• **INFORMATION SHOWN**:
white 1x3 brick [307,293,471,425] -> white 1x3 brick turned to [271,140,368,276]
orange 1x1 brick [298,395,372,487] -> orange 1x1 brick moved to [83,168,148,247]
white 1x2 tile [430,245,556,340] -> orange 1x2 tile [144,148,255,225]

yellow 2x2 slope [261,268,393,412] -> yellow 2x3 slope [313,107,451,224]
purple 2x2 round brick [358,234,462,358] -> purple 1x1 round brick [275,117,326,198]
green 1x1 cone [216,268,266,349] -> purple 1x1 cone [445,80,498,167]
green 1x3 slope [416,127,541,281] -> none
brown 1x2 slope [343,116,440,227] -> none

--

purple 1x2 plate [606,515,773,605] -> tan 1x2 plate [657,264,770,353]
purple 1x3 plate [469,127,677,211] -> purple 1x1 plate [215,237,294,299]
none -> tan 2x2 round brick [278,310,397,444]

• **TASK GOAL**: When you reach the line in the material above that holds "white 1x3 brick [307,293,471,425]", begin reproducing lines exactly, and stop after the line that holds "brown 1x2 slope [343,116,440,227] -> none".

• **REPLY TO THE TASK**:
white 1x3 brick [307,293,471,425] -> white 1x3 brick turned to [271,140,368,276]
orange 1x1 brick [298,395,372,487] -> orange 1x1 brick moved to [83,168,148,247]
white 1x2 tile [430,245,556,340] -> orange 1x2 tile [144,148,255,225]

yellow 2x2 slope [261,268,393,412] -> yellow 2x3 slope [313,107,451,224]
purple 2x2 round brick [358,234,462,358] -> purple 1x1 round brick [275,117,326,198]
green 1x1 cone [216,268,266,349] -> purple 1x1 cone [445,80,498,167]
green 1x3 slope [416,127,541,281] -> none
brown 1x2 slope [343,116,440,227] -> none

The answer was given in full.